**DATASET RECORDS:**
+===+
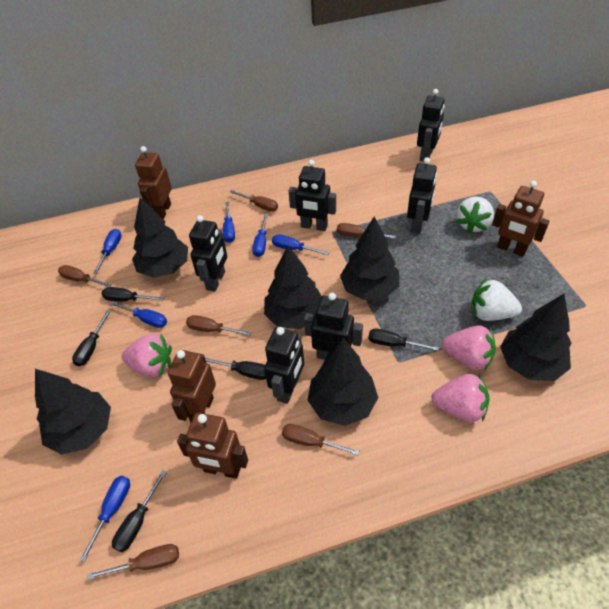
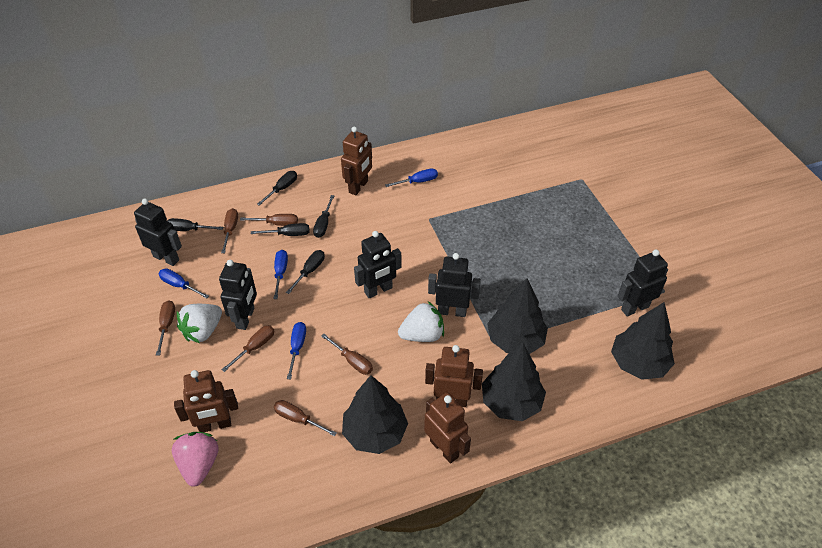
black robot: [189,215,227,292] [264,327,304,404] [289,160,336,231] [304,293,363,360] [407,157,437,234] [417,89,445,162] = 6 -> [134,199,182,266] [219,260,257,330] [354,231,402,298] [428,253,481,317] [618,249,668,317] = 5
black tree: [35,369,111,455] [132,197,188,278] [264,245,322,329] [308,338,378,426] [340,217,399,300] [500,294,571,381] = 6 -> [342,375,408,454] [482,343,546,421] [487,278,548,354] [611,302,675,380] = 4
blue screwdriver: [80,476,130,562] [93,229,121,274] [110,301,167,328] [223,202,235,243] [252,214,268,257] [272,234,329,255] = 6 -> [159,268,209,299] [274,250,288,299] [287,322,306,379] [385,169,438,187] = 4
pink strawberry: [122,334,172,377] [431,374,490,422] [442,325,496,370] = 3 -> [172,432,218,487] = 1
+===+
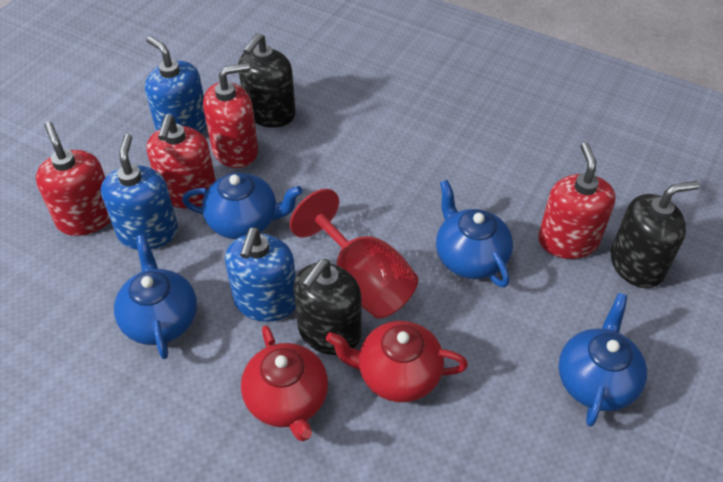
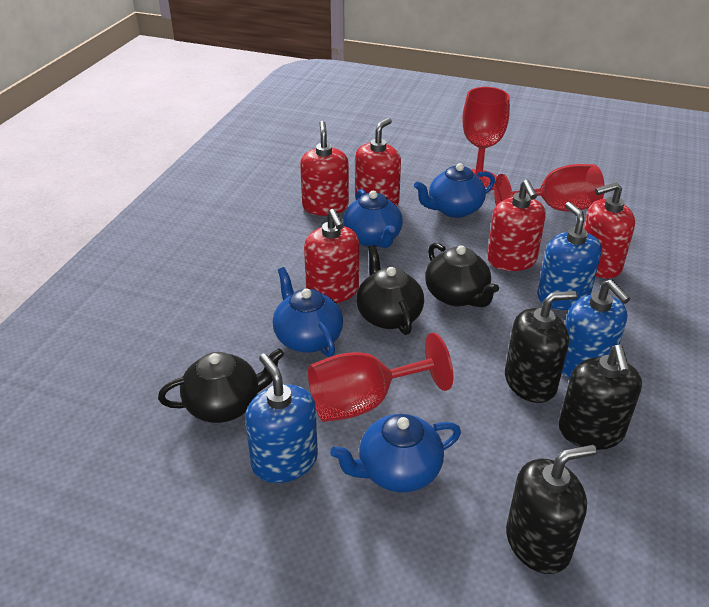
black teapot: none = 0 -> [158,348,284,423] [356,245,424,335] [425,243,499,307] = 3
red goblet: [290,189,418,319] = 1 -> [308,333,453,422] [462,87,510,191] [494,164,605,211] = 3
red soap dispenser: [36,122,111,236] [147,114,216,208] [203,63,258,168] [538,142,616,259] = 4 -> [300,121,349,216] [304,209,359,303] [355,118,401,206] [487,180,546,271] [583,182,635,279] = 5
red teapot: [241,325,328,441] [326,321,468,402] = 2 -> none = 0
+===+
**TASK TO COMPLETE:** Each line in the listing above that includes "teapot" is to be copied.

**ANSWER TO THIS TASK:**
black teapot: none = 0 -> [158,348,284,423] [356,245,424,335] [425,243,499,307] = 3
red teapot: [241,325,328,441] [326,321,468,402] = 2 -> none = 0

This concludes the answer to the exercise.